Exercise brief — Your reply should set down word for word each line below from the one with "BARO pin GND: 5V -> GND" through the final line, both included, but none of the pictures.

(Data entries)
• • • • •

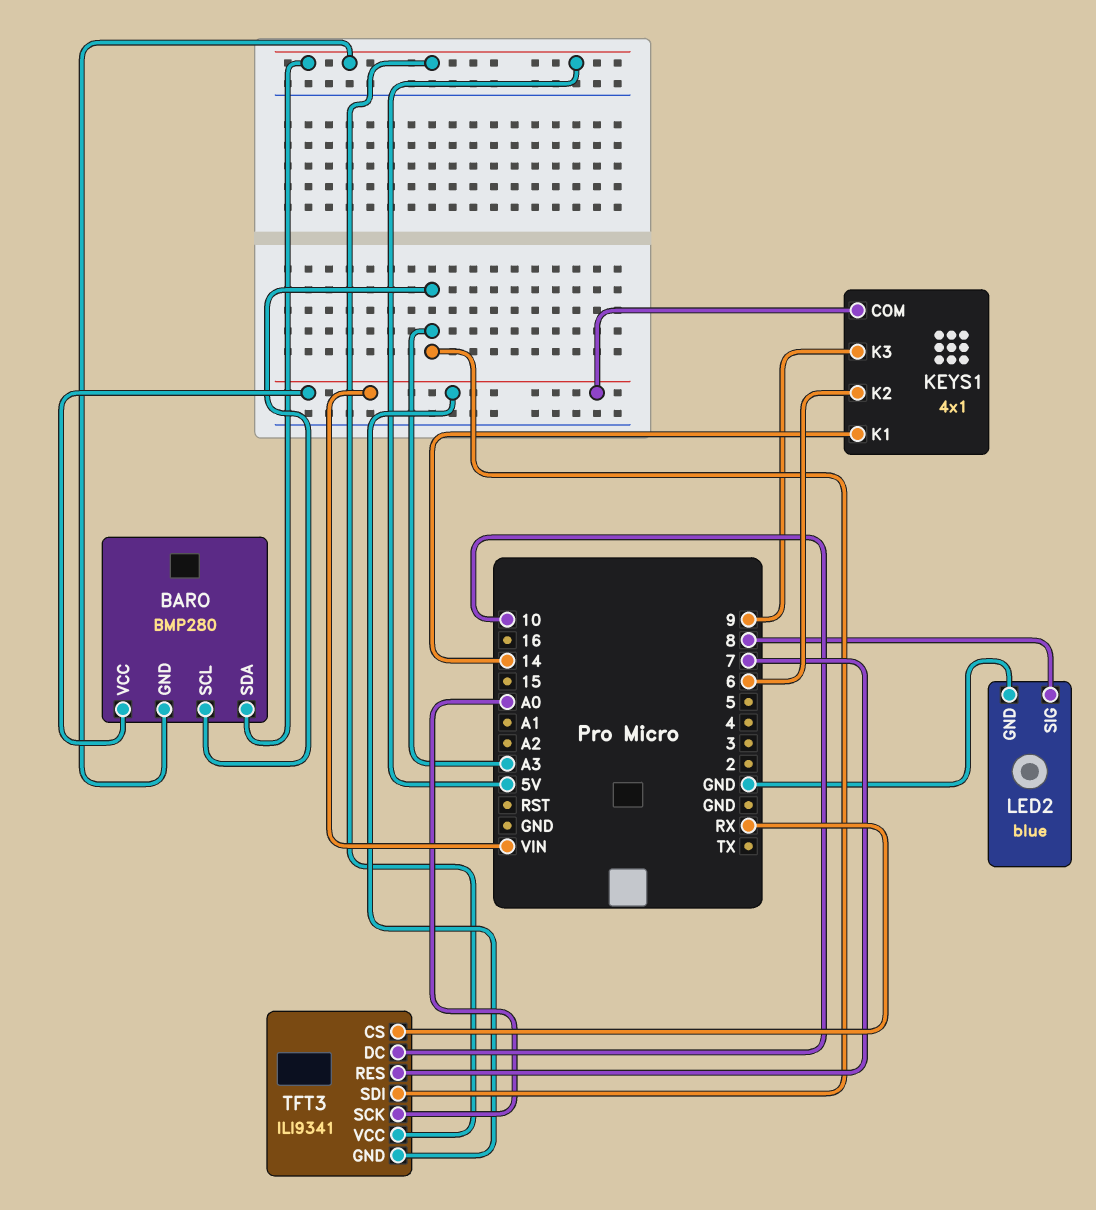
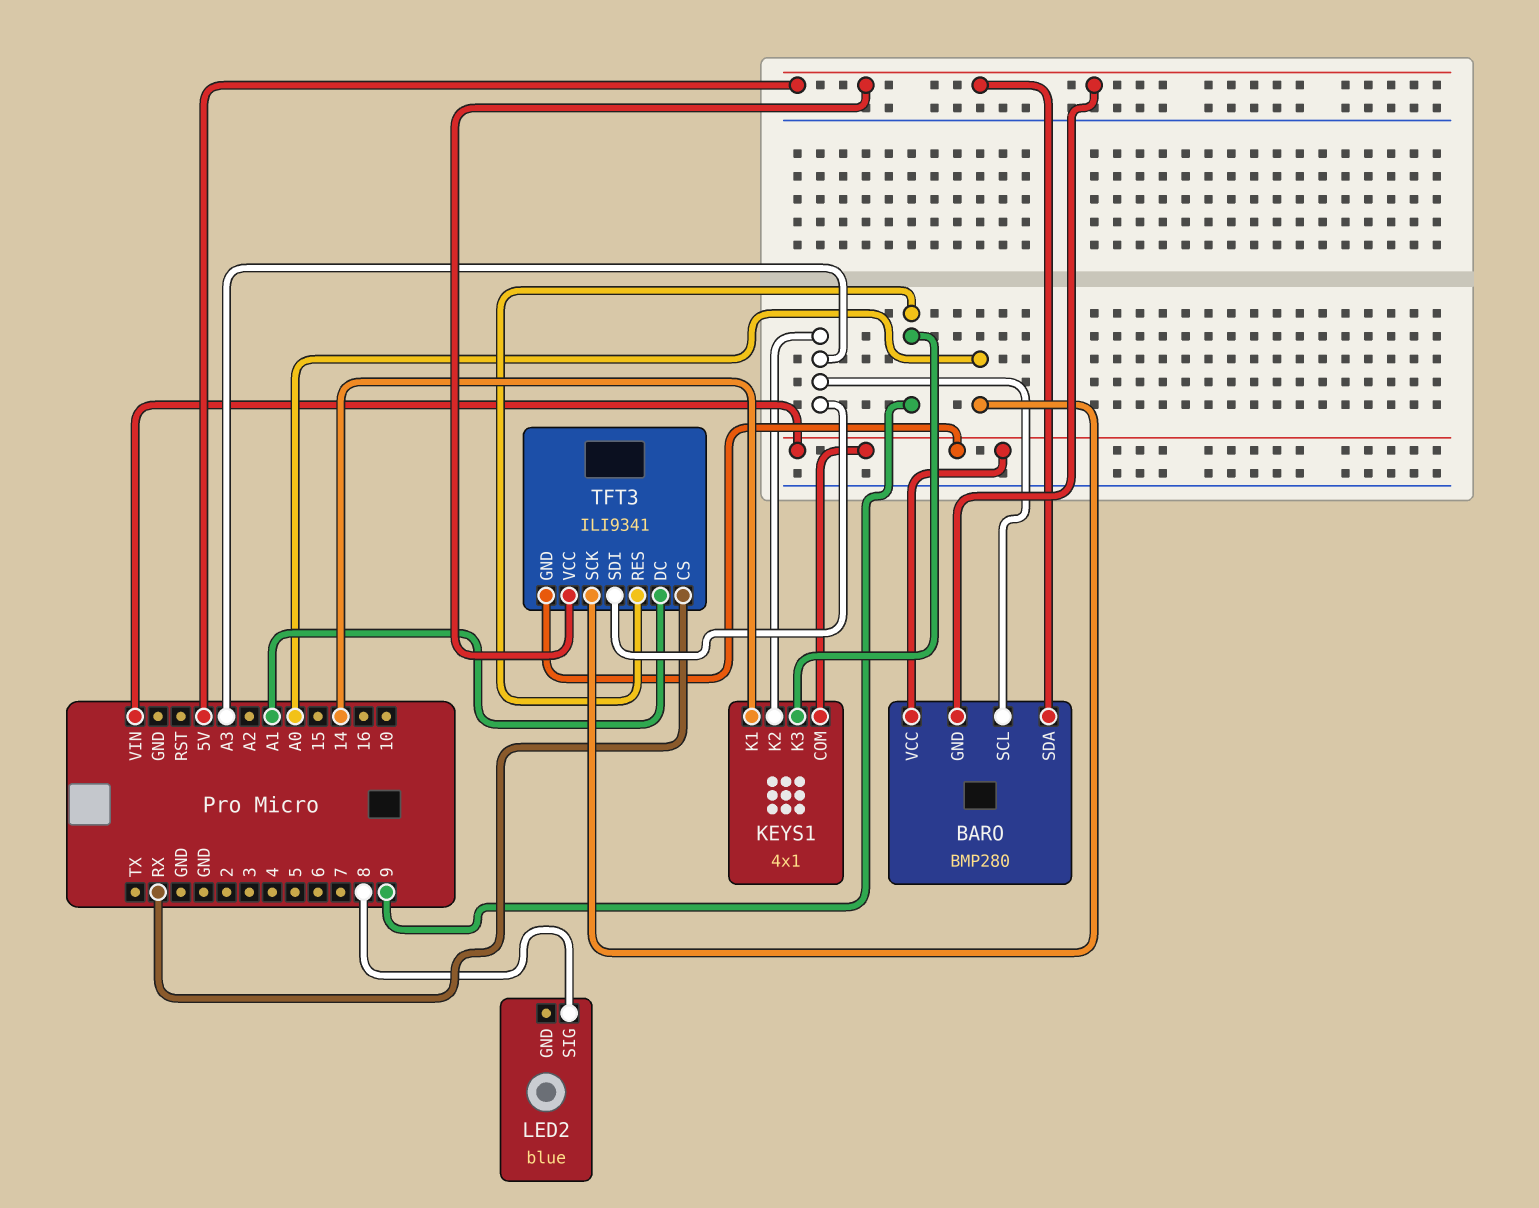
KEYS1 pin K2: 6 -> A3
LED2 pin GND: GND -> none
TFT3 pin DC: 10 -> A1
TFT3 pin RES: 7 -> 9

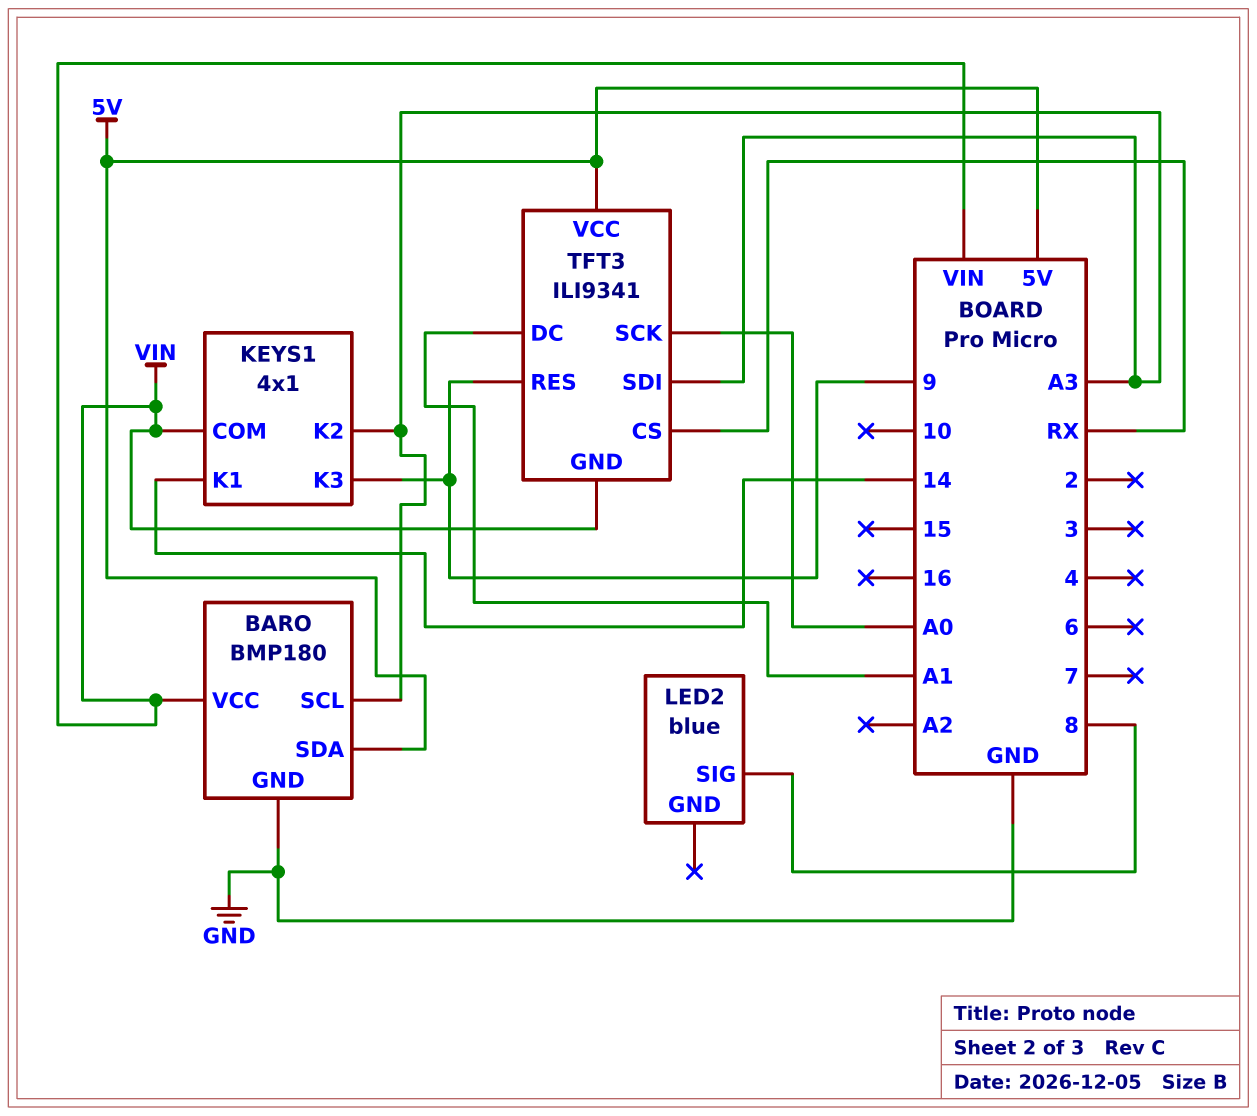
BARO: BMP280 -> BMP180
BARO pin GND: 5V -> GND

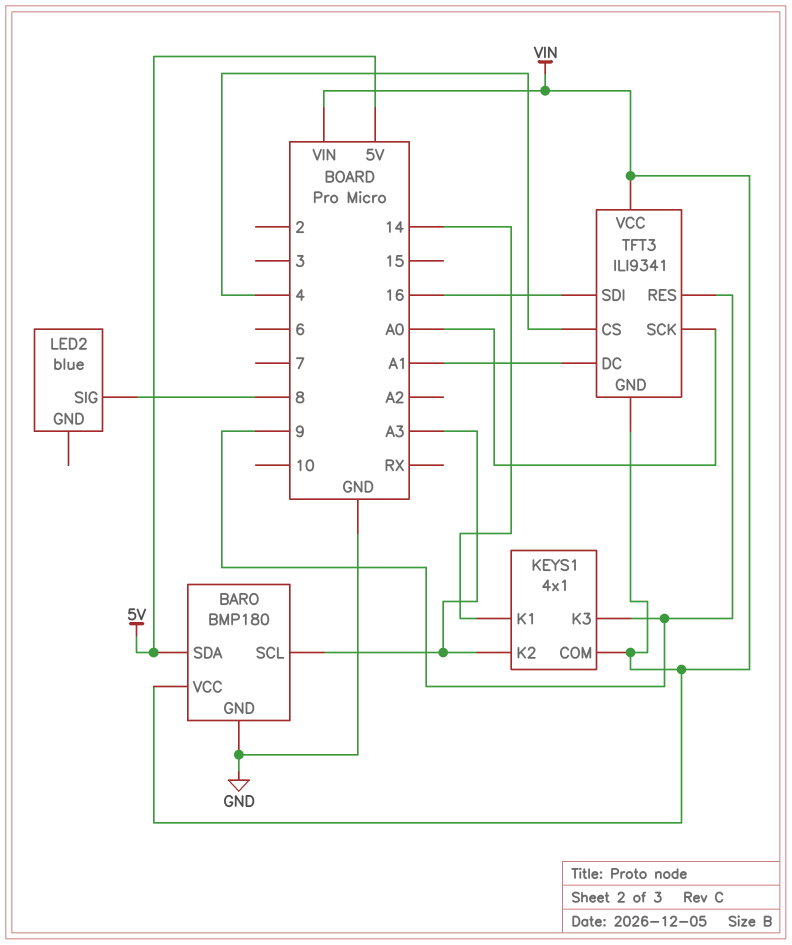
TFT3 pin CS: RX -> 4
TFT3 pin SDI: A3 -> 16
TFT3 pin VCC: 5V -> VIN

• • • • •

Task response —
BARO pin GND: 5V -> GND

TFT3 pin CS: RX -> 4
TFT3 pin SDI: A3 -> 16
TFT3 pin VCC: 5V -> VIN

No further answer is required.